[Input]
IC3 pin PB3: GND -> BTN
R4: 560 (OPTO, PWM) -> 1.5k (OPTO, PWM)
--
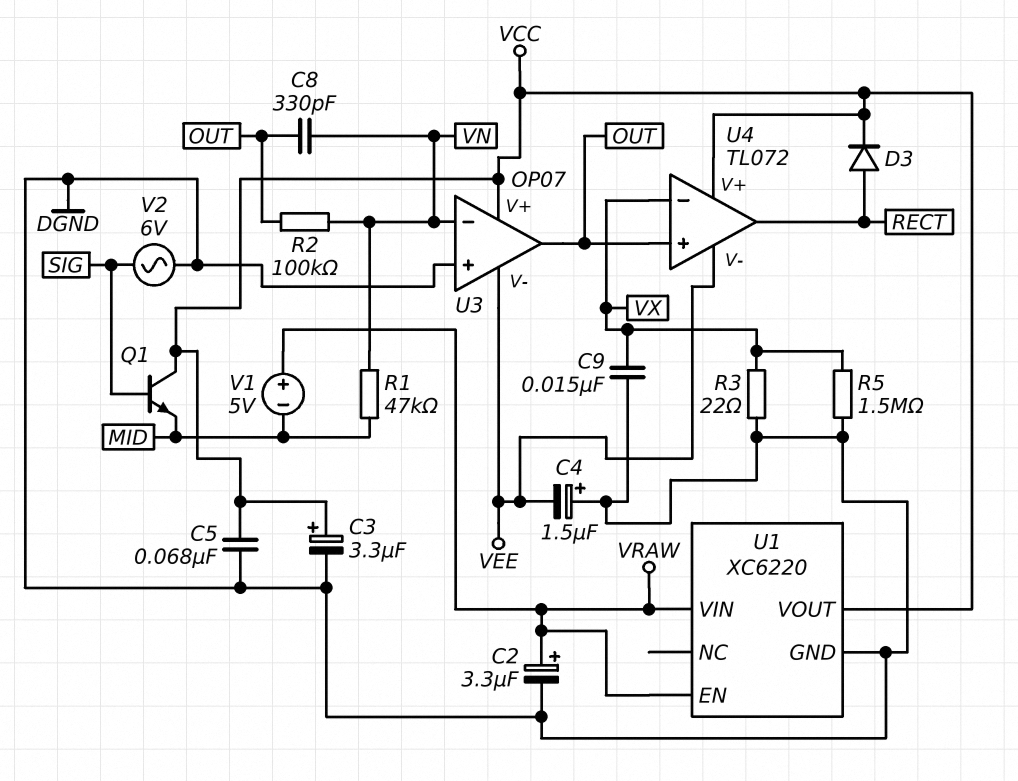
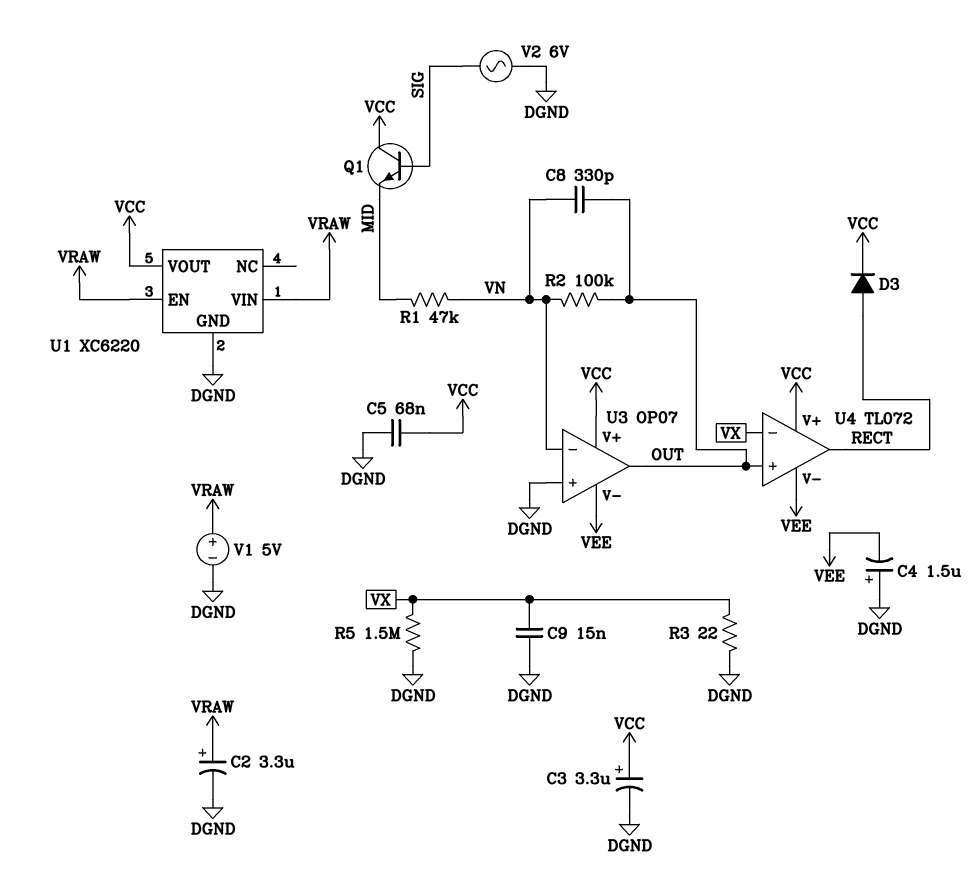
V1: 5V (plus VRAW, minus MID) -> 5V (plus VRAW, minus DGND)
--
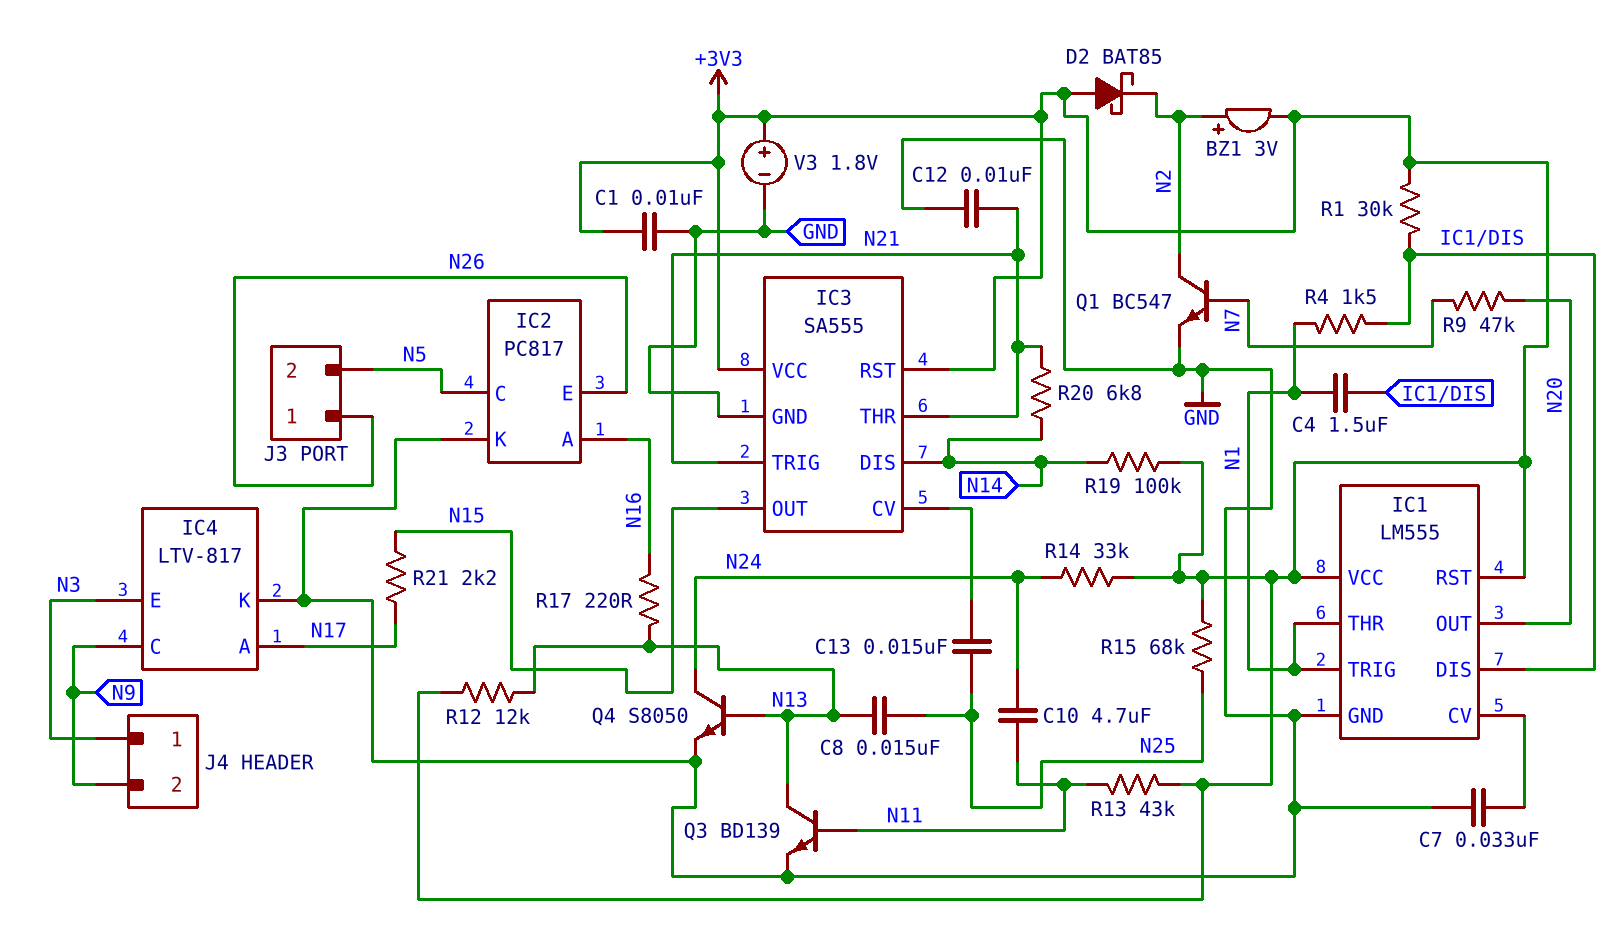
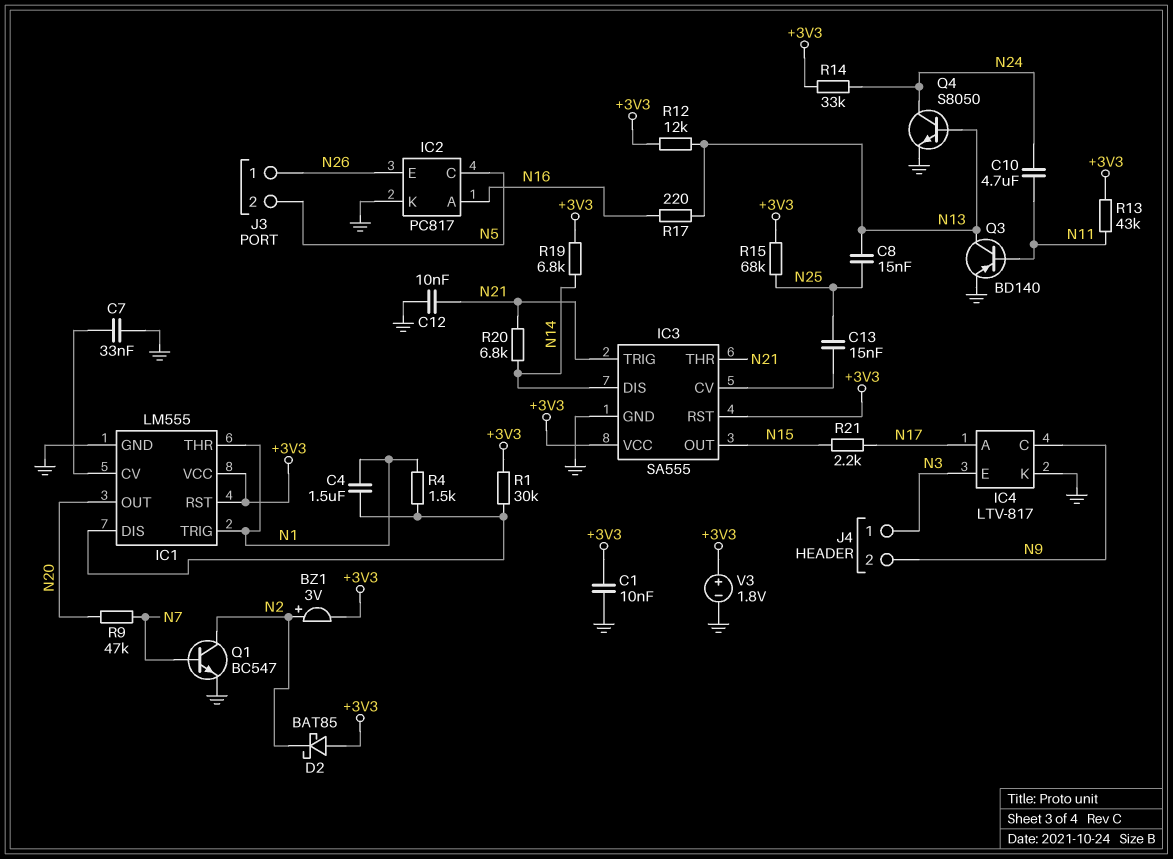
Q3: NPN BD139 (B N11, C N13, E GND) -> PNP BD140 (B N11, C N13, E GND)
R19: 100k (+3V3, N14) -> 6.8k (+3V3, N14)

[Try it]
Write down, word for word, the lines above from the one containing "Q3: NPN BD139" through the one containing "R19: 100k (+3V3, N14) -> 6.8k (+3V3, N14)", both ends included.

[Answer to this problem]
Q3: NPN BD139 (B N11, C N13, E GND) -> PNP BD140 (B N11, C N13, E GND)
R19: 100k (+3V3, N14) -> 6.8k (+3V3, N14)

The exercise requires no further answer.